§ PROMPT:
Leaving out the pictures, output each record exactly as it stands.

[Edit tracking data]
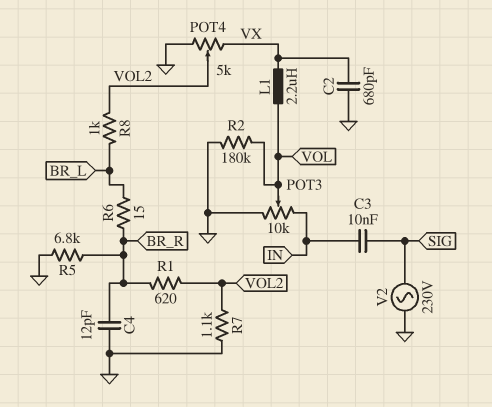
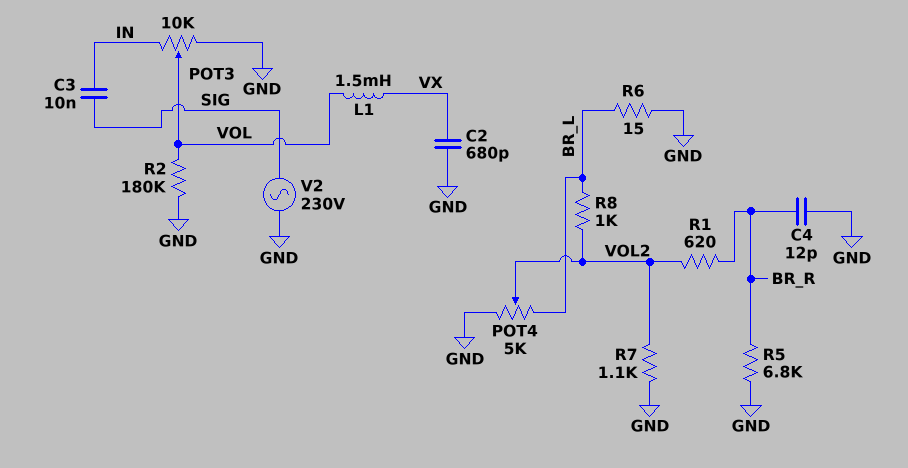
L1: 2.2uH (VOL, VX) -> 1.5mH (VOL, VX)
POT4: 5k (GND, VX, wiper VOL2) -> 5k (BR_L, GND, wiper VOL2)
R6: 15 (BR_L, BR_R) -> 15 (BR_L, GND)

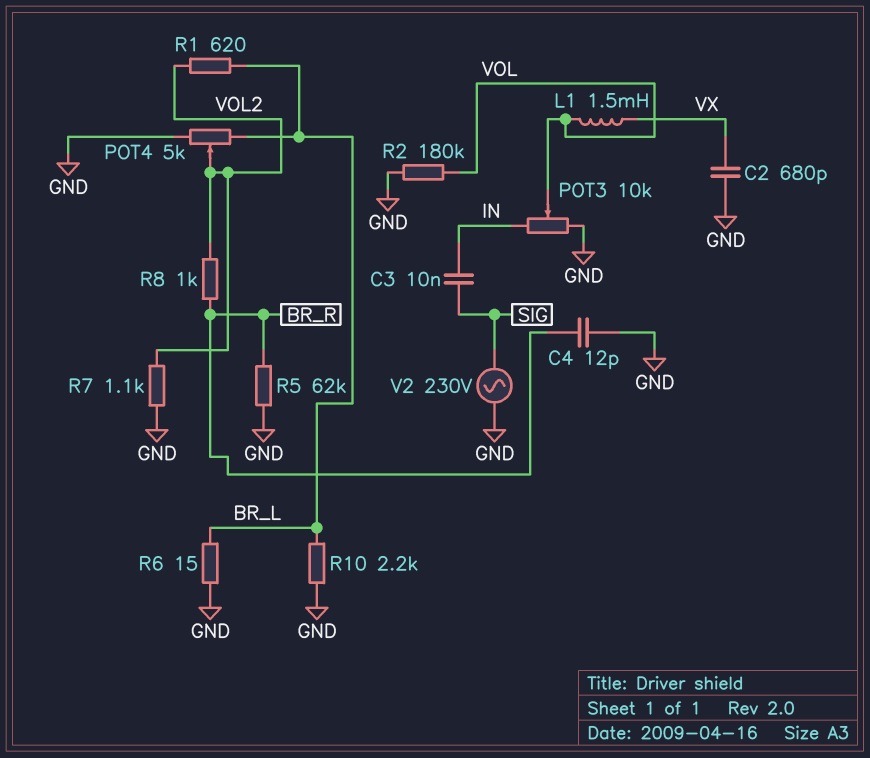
R1: 620 (BR_R, VOL2) -> 620 (BR_L, VOL2)
R5: 6.8k (BR_R, GND) -> 62k (BR_R, GND)
R8: 1k (BR_L, VOL2) -> 1k (BR_R, VOL2)
R10: none -> 2.2k (BR_L, GND)

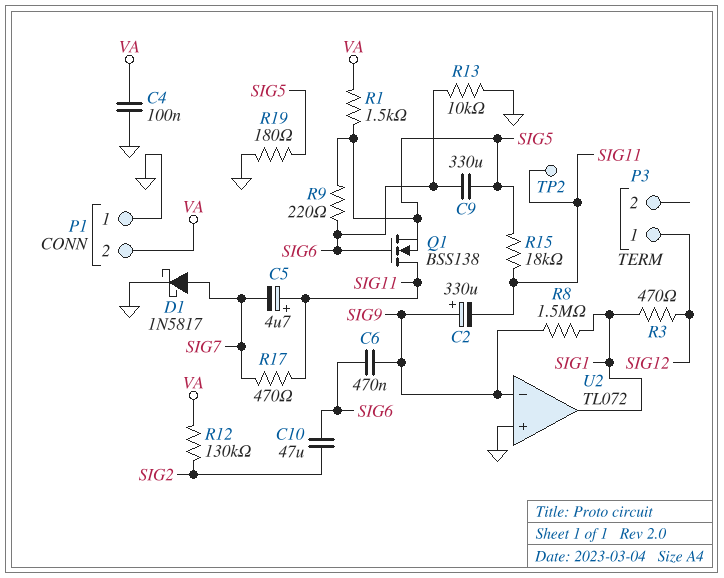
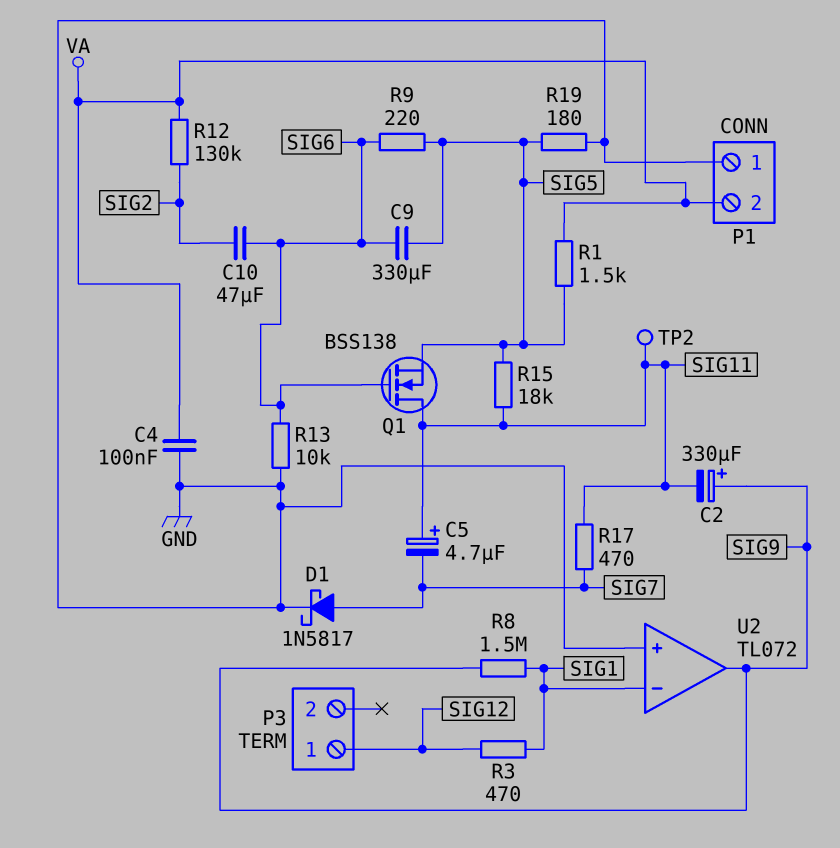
C6: 470nF (SIG6, SIG9) -> none
U2 pin in-: SIG9 -> SIG1
U2 pin out: SIG1 -> SIG9

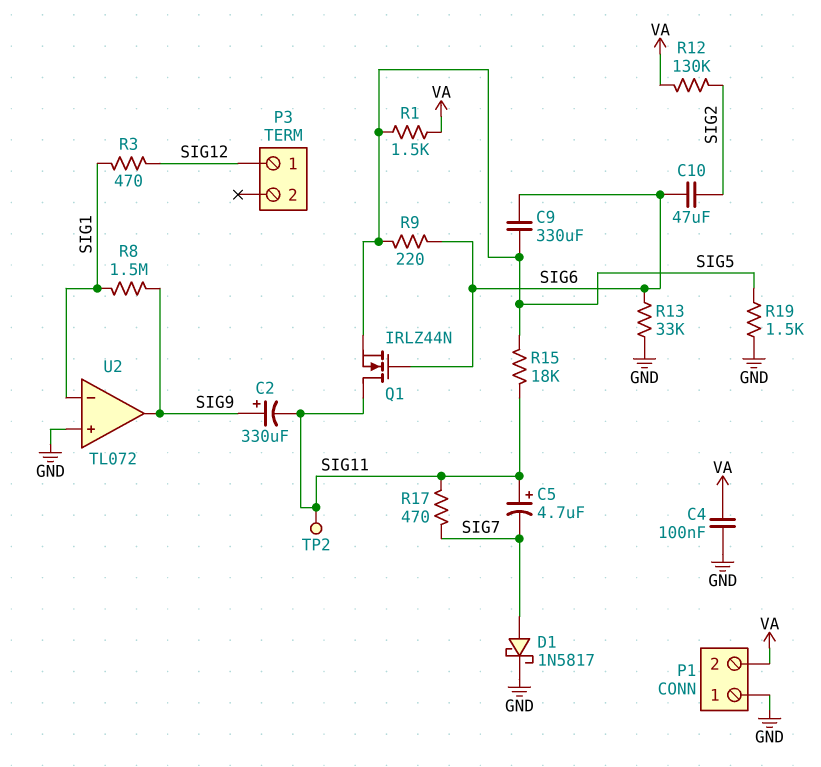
Q1: NMOS BSS138 (G SIG6, D SIG11, S SIG5) -> NMOS IRLZ44N (G SIG6, D SIG11, S SIG5)
R13: 10k (GND, SIG6) -> 33k (GND, SIG6)
R19: 180 (GND, SIG5) -> 1.5k (GND, SIG5)

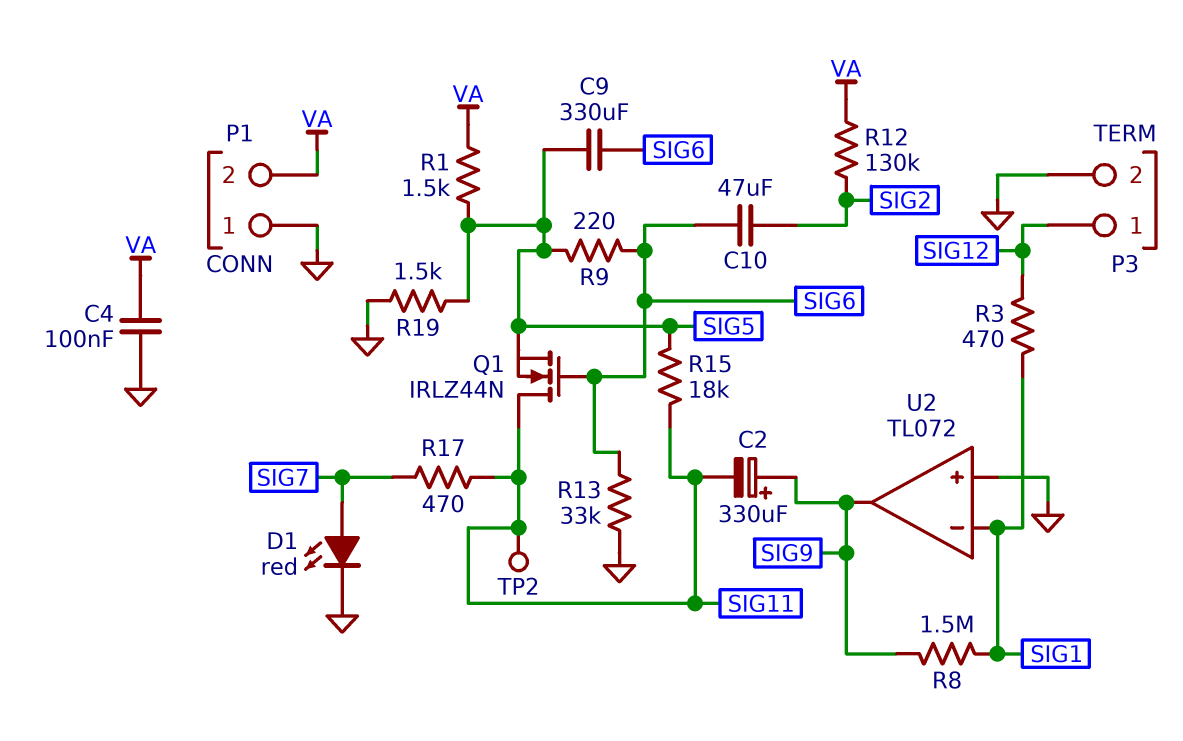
C5: 4.7uF (plus SIG11, minus SIG7) -> none
D1: schottky 1N5817 (A SIG7, K GND) -> LED red (A SIG7, K GND)
P3 pin 2: none -> GND

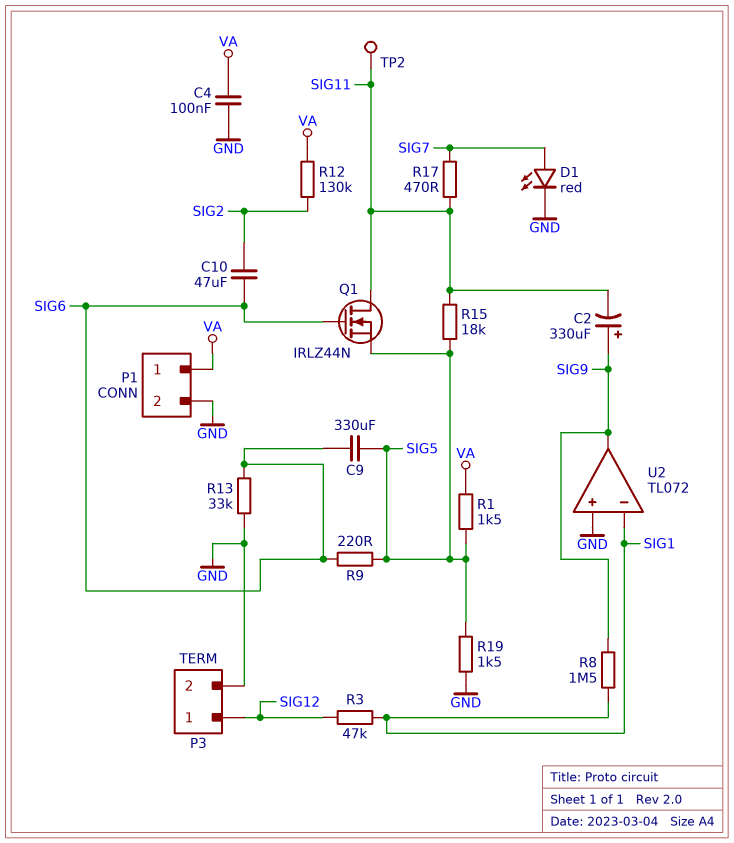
P1 pin 1: GND -> VA
P1 pin 2: VA -> GND
R3: 470 (SIG1, SIG12) -> 47k (SIG1, SIG12)

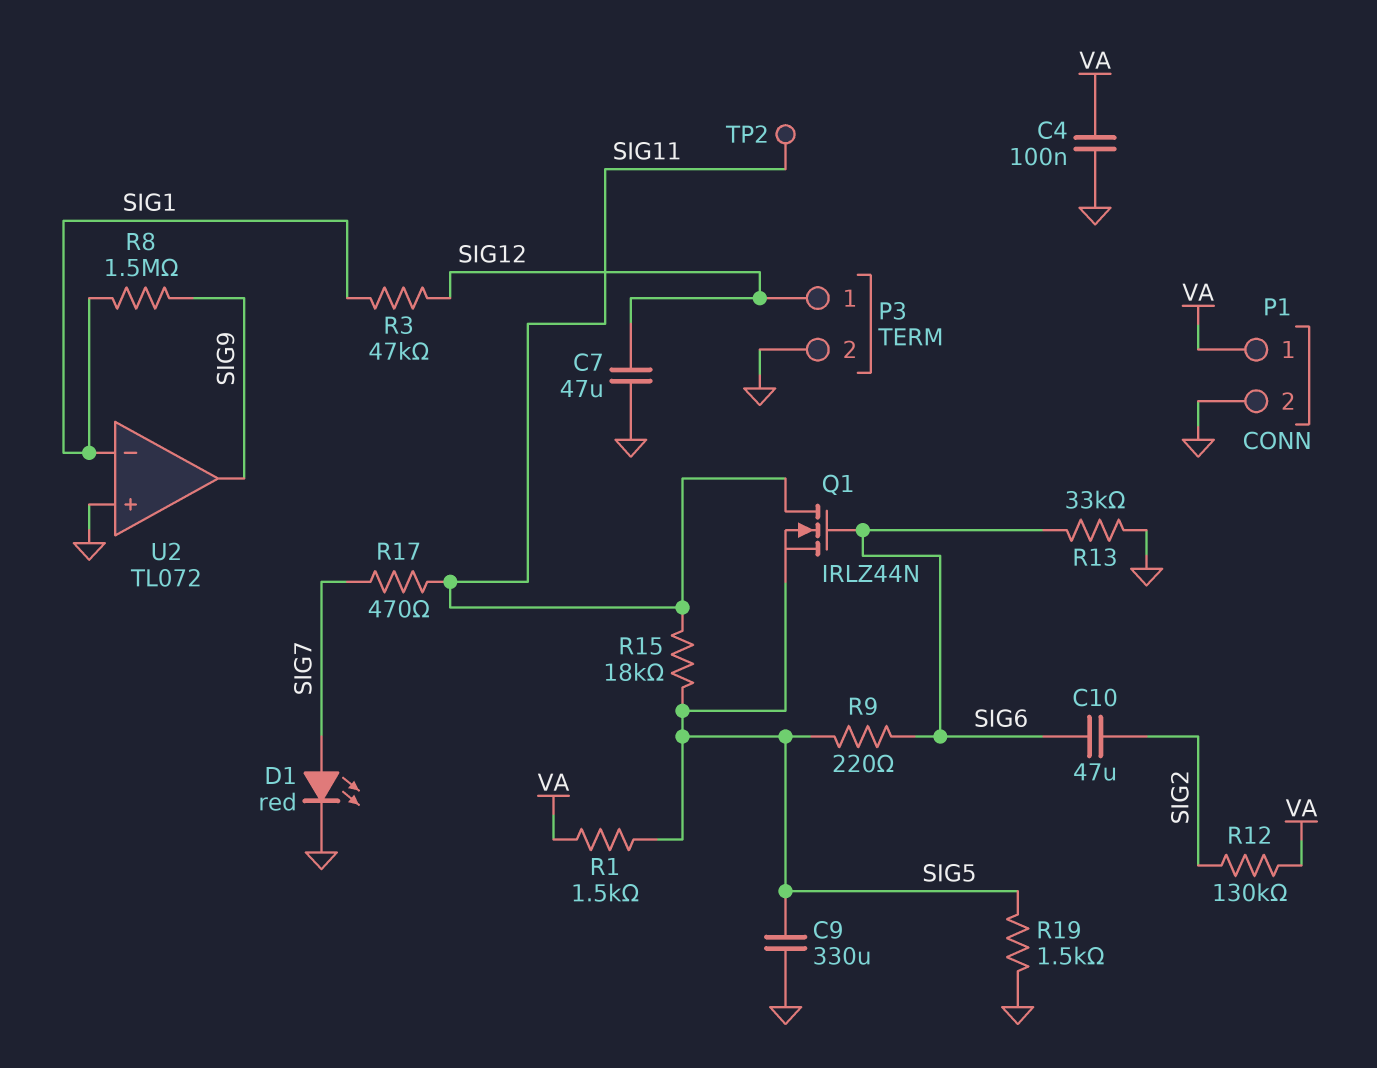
C2: 330uF (plus SIG9, minus SIG11) -> none
C7: none -> 47uF (GND, SIG12)
C9: 330uF (SIG5, SIG6) -> 330uF (GND, SIG5)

§ THE ANSWER:
L1: 2.2uH (VOL, VX) -> 1.5mH (VOL, VX)
POT4: 5k (GND, VX, wiper VOL2) -> 5k (BR_L, GND, wiper VOL2)
R6: 15 (BR_L, BR_R) -> 15 (BR_L, GND)

R1: 620 (BR_R, VOL2) -> 620 (BR_L, VOL2)
R5: 6.8k (BR_R, GND) -> 62k (BR_R, GND)
R8: 1k (BR_L, VOL2) -> 1k (BR_R, VOL2)
R10: none -> 2.2k (BR_L, GND)

C6: 470nF (SIG6, SIG9) -> none
U2 pin in-: SIG9 -> SIG1
U2 pin out: SIG1 -> SIG9

Q1: NMOS BSS138 (G SIG6, D SIG11, S SIG5) -> NMOS IRLZ44N (G SIG6, D SIG11, S SIG5)
R13: 10k (GND, SIG6) -> 33k (GND, SIG6)
R19: 180 (GND, SIG5) -> 1.5k (GND, SIG5)

C5: 4.7uF (plus SIG11, minus SIG7) -> none
D1: schottky 1N5817 (A SIG7, K GND) -> LED red (A SIG7, K GND)
P3 pin 2: none -> GND

P1 pin 1: GND -> VA
P1 pin 2: VA -> GND
R3: 470 (SIG1, SIG12) -> 47k (SIG1, SIG12)

C2: 330uF (plus SIG9, minus SIG11) -> none
C7: none -> 47uF (GND, SIG12)
C9: 330uF (SIG5, SIG6) -> 330uF (GND, SIG5)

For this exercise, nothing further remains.